*** DATA EXTRACTS Section Begins ***

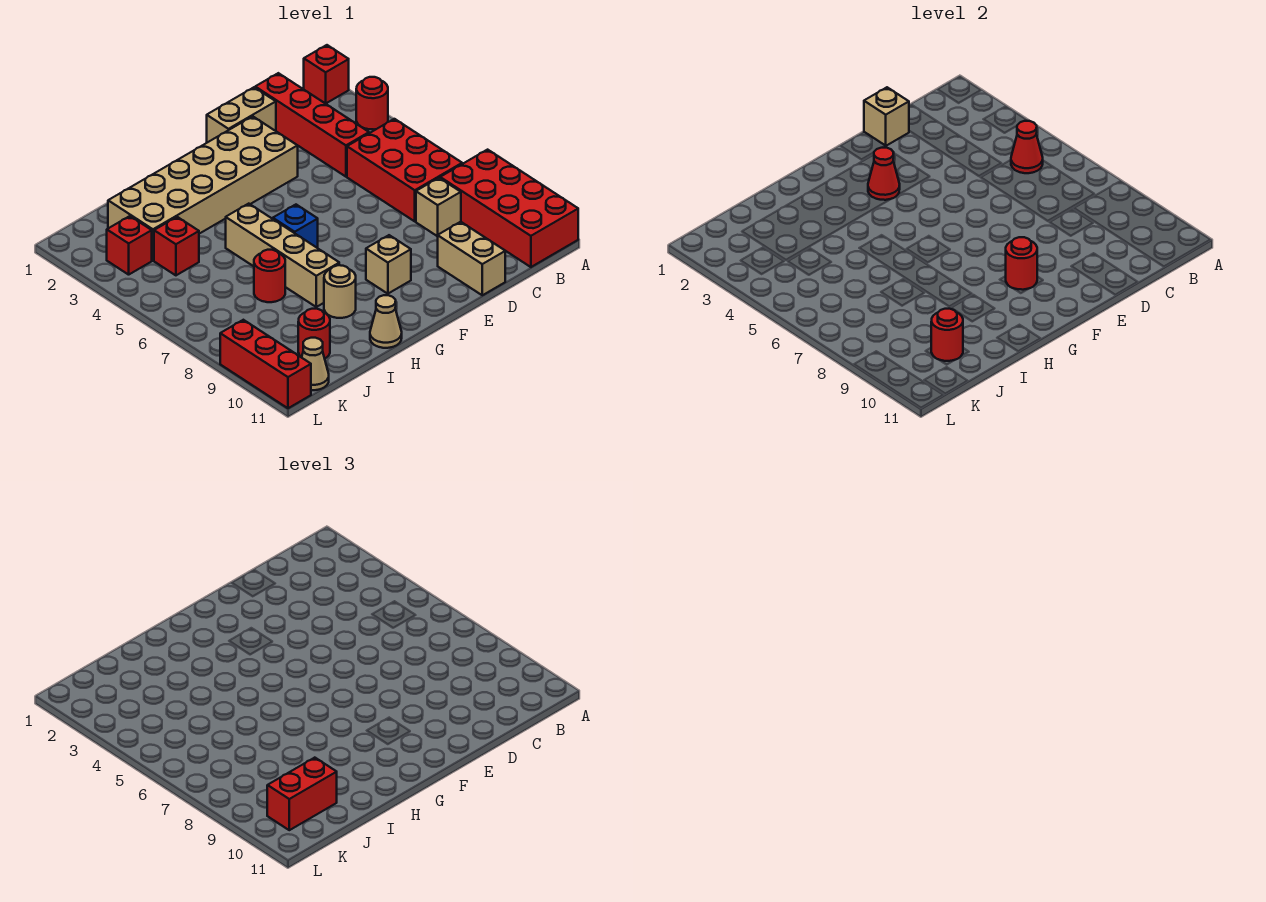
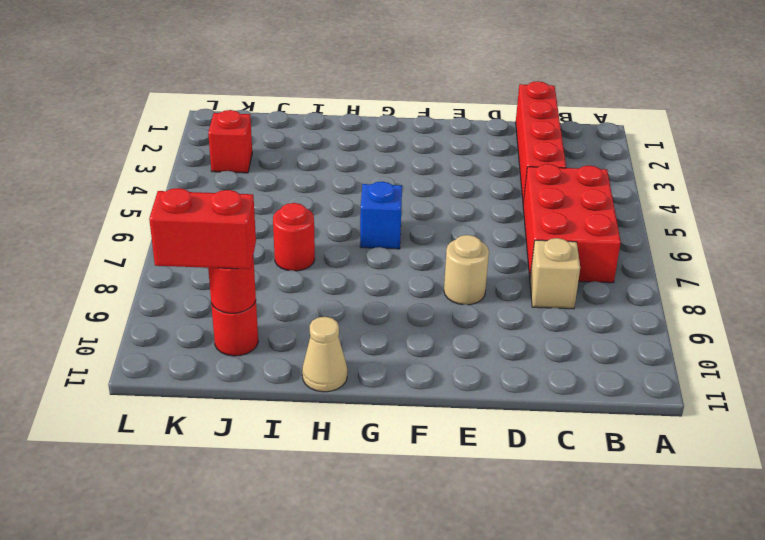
tan round brick E8 level 1 -> tan round brick H9 level 1
none -> red brick A1 level 1
none -> red round brick A3 level 1
none -> red brick A8:B11 level 1

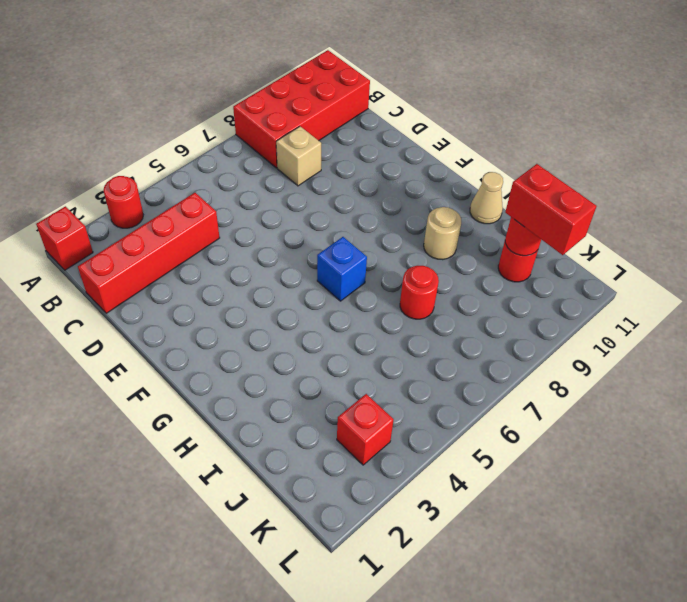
none -> red brick B5:C7 level 1
none -> tan brick D1:E1 level 1
none -> tan brick D10:D11 level 1

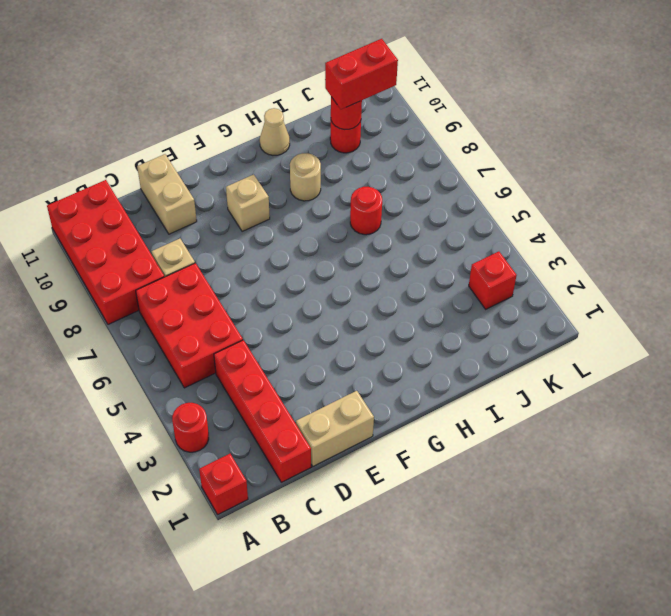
none -> tan brick E2:J3 level 1
none -> blue brick G6 level 1
none -> tan brick H5:H8 level 1

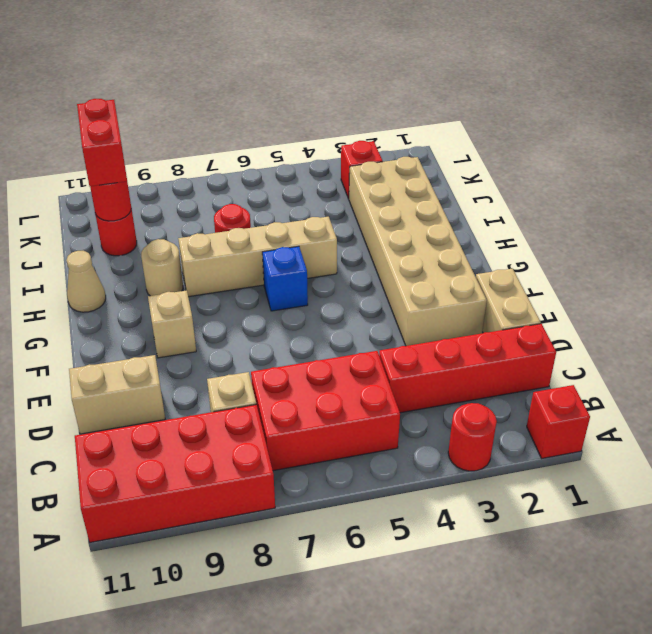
none -> red brick J4 level 1
none -> tan cone K11 level 1
none -> red brick L9:L11 level 1

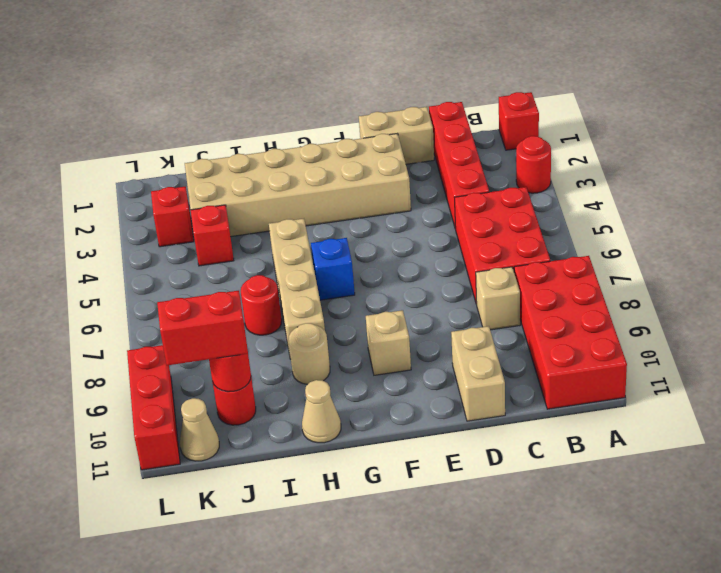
none -> red cone B5 level 2
none -> tan brick D1 level 2
none -> red cone F3 level 2

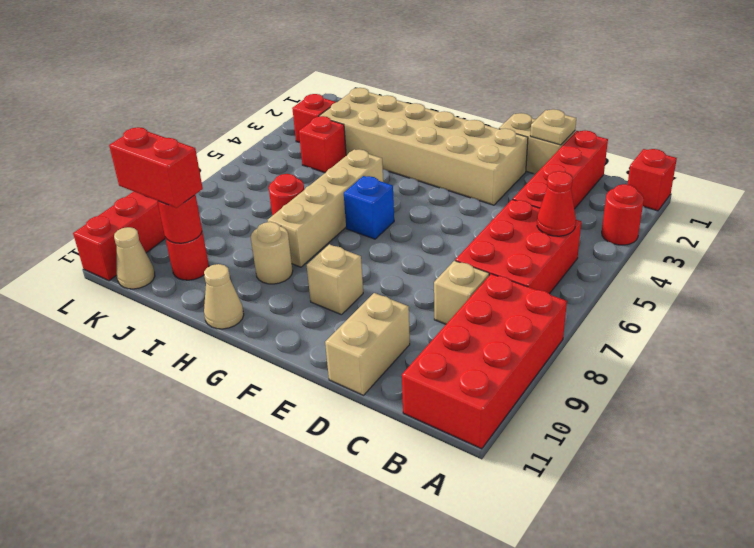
tan plate D1 level 2 -> tan brick D1 level 2
none -> red cone F3 level 2
none -> red round brick F9 level 2

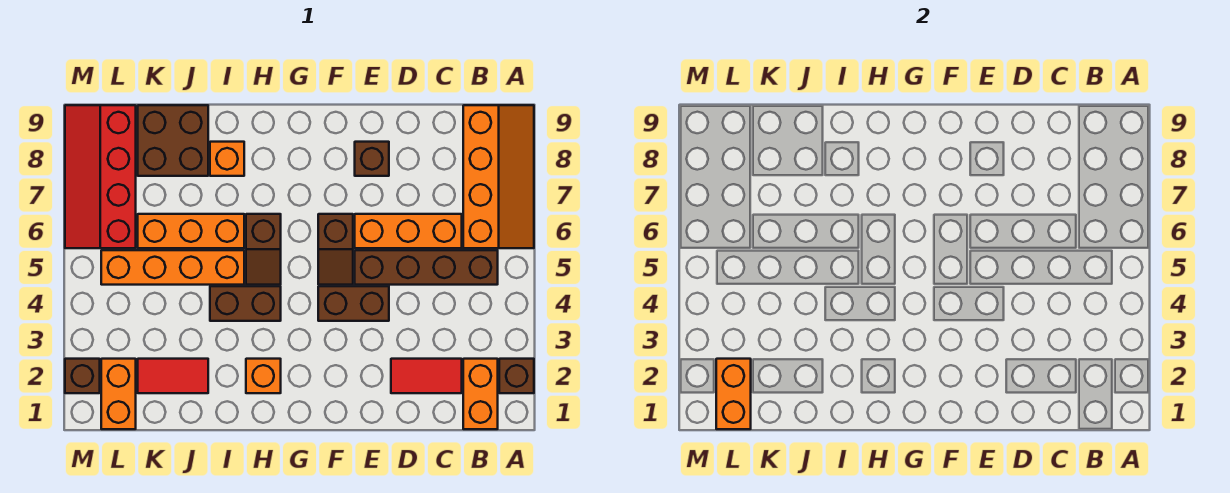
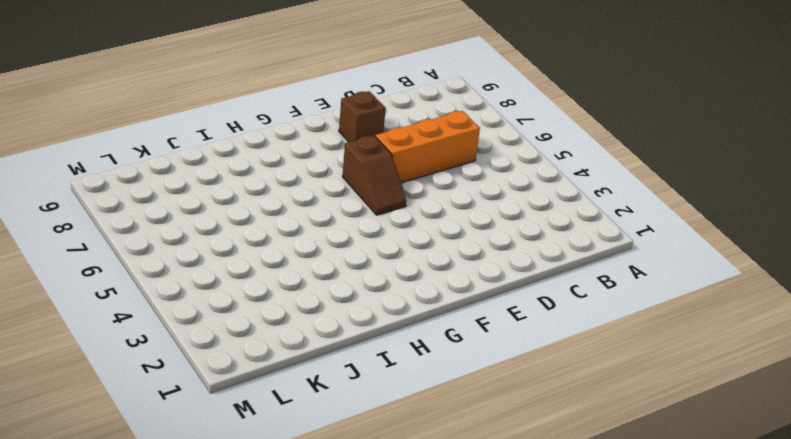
none -> brown brick A2 level 1
none -> orange slope A6:B9 level 1 top B
none -> orange brick B1:B2 level 1

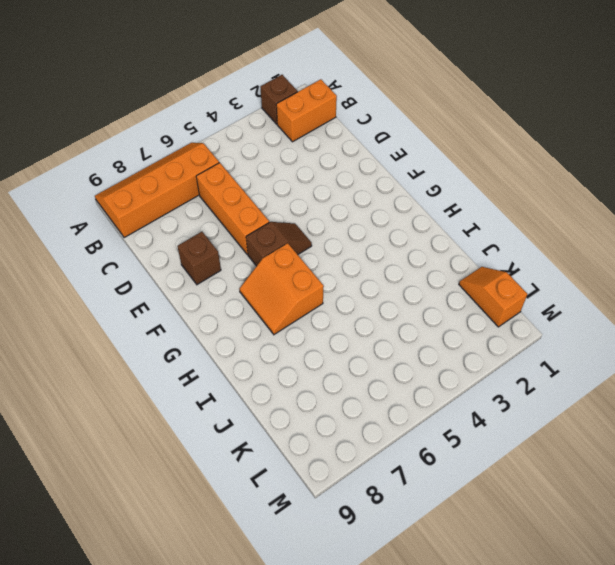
orange slope G6:H7 level 1 top 6 -> brown slope H5:H6 level 1 top 6
orange slope K1:L1 level 1 top L -> orange brick L1:L2 level 1
none -> brown brick B5:E5 level 1
none -> red tile C2:D2 level 1
none -> brown brick E4:F4 level 1

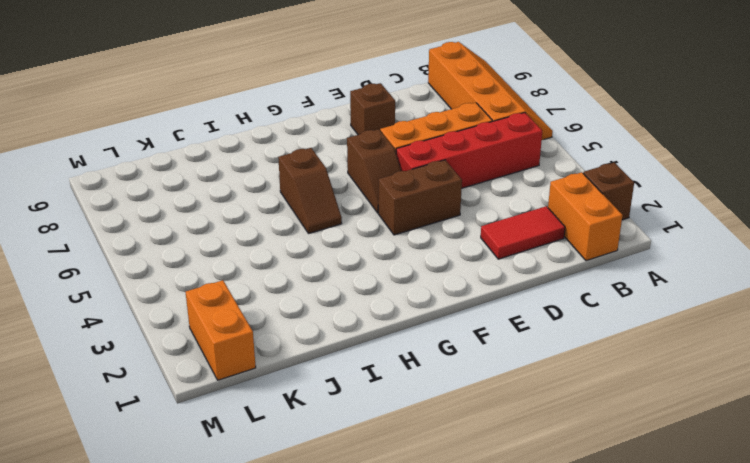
red brick B5:E5 level 1 -> brown brick B5:E5 level 1
none -> orange brick H2 level 1
none -> brown brick H4:I4 level 1
none -> orange brick I5:L5 level 1

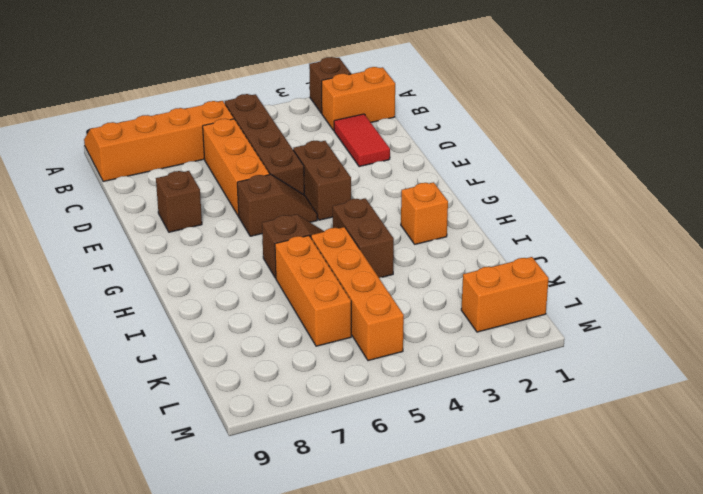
none -> orange brick I8 level 1
none -> red tile J2:K2 level 1
none -> brown brick J8:K9 level 1

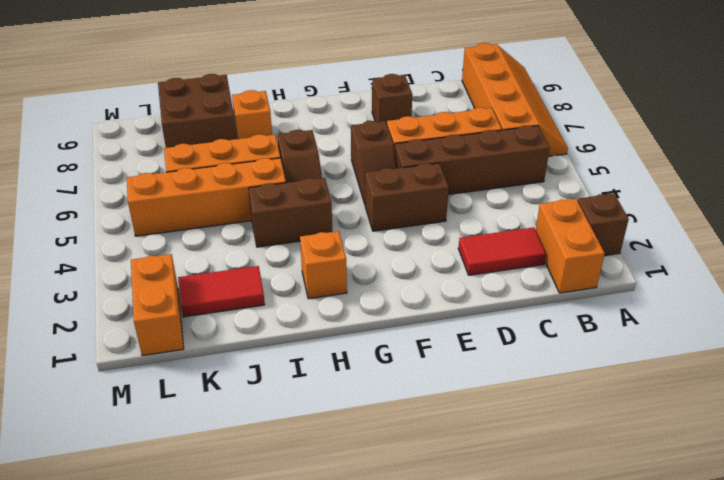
none -> red slope L6:M9 level 1 top L
none -> brown brick M2 level 1
none -> orange brick L1:L2 level 2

*** DATA EXTRACTS Section Ends ***

ACTION ITEM: Only the lines between the one with "none -> brown brick A2 level 1" and the one with "orange slope K1:L1", those two included, get copied from the material above. Keep it exact and free of pictures.

THE COMPLETED TASK:
none -> brown brick A2 level 1
none -> orange slope A6:B9 level 1 top B
none -> orange brick B1:B2 level 1

orange slope G6:H7 level 1 top 6 -> brown slope H5:H6 level 1 top 6
orange slope K1:L1 level 1 top L -> orange brick L1:L2 level 1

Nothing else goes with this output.